### Data block:

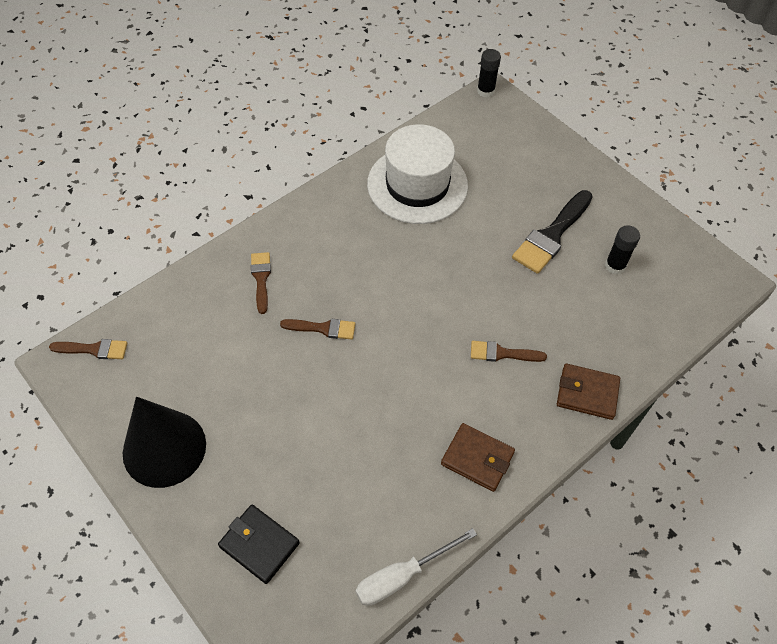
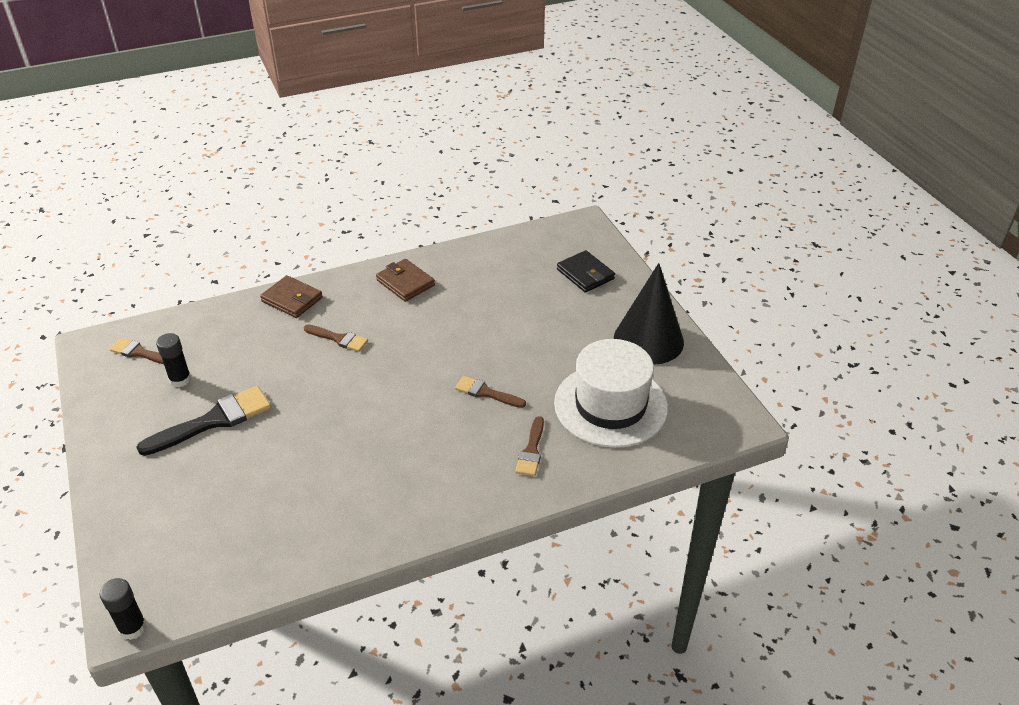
camera: 160 degrees left, 15 degrees down
(94, 349) = (709, 425): brown brush -> brown brush (140, 353)
(402, 576) = (492, 242): white screwdriver -> none
(417, 185) = (314, 511): white hat -> white hat (610, 405)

### Your goal:
Everything in the listing above must be retyped exactly, except for the pictures.

### Exercise result:
camera: 160 degrees left, 15 degrees down
(94, 349) = (709, 425): brown brush -> brown brush (140, 353)
(402, 576) = (492, 242): white screwdriver -> none
(417, 185) = (314, 511): white hat -> white hat (610, 405)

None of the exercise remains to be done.